(Collected data entries)
[Start of section]

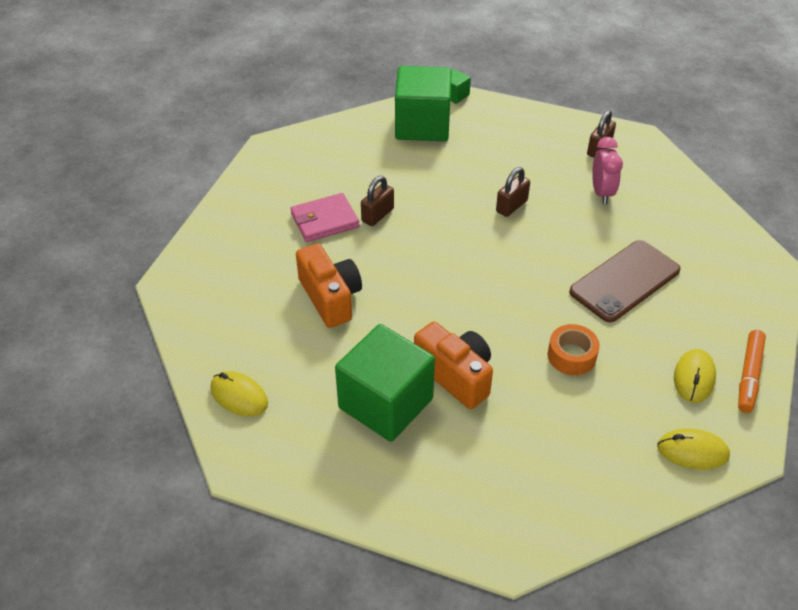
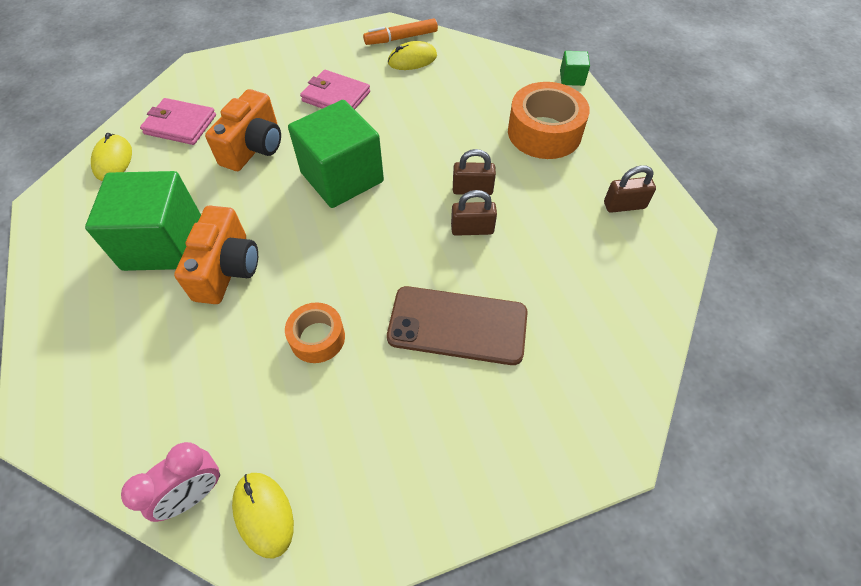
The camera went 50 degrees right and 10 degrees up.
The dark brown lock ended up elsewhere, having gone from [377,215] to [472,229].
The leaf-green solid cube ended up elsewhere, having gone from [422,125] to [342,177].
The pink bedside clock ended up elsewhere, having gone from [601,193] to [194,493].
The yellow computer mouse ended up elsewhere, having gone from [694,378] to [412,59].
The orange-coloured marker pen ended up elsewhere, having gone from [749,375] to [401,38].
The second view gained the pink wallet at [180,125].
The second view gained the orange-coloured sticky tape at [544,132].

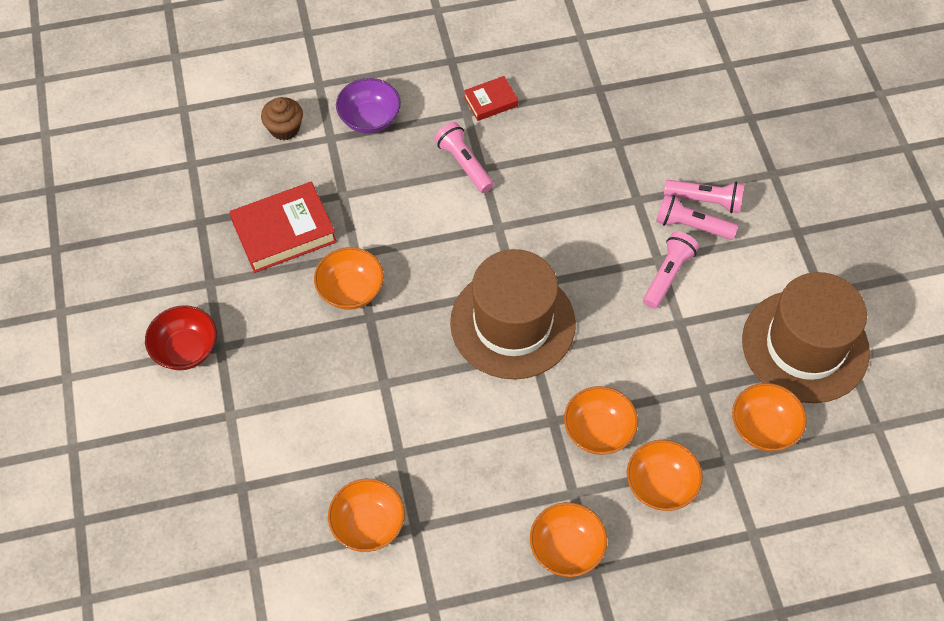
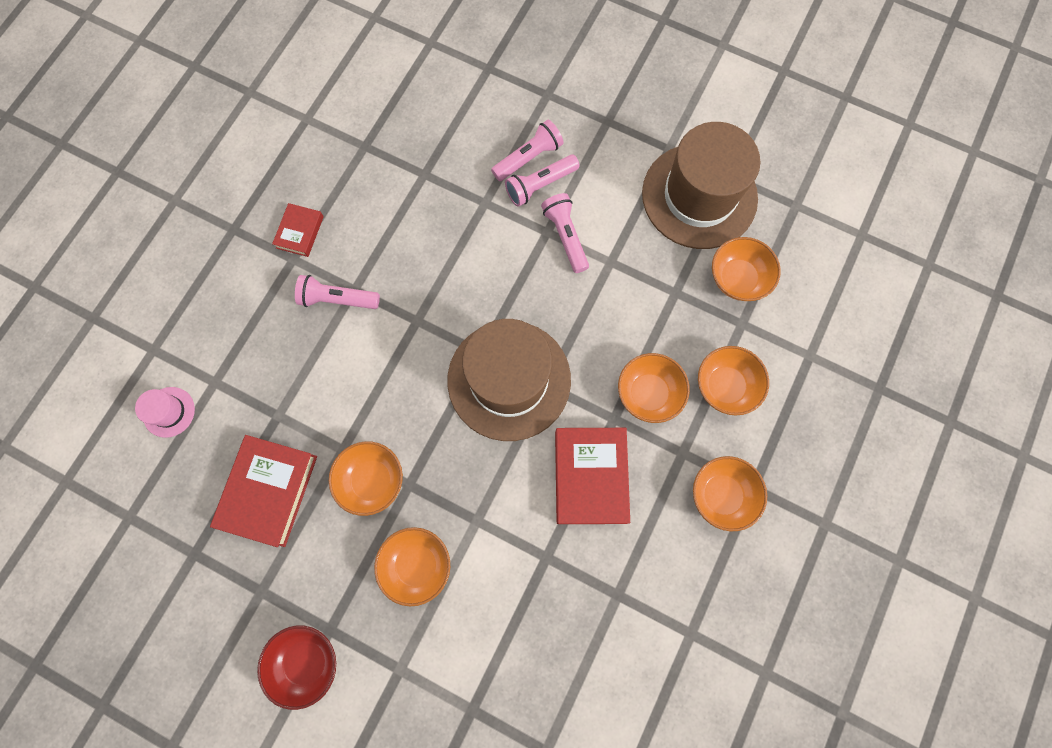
The camera went 50 degrees left and 15 degrees up.
Where the dark brown fairy cake stood at [284,128], the pink top hat came to stand at [169,412].
The orange-coloured bowl ended up elsewhere, having gone from [368,524] to [416,565].
The second view lost the violet bowl at [369,119].
The second view gained the crimson hardback at [590,476].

[End of section]

Please output exactly the lines between the one holding "The dark brown lock" and the one holding "The second view gained the pink" in the records above, inclusive, and nothing more.

The dark brown lock ended up elsewhere, having gone from [377,215] to [472,229].
The leaf-green solid cube ended up elsewhere, having gone from [422,125] to [342,177].
The pink bedside clock ended up elsewhere, having gone from [601,193] to [194,493].
The yellow computer mouse ended up elsewhere, having gone from [694,378] to [412,59].
The orange-coloured marker pen ended up elsewhere, having gone from [749,375] to [401,38].
The second view gained the pink wallet at [180,125].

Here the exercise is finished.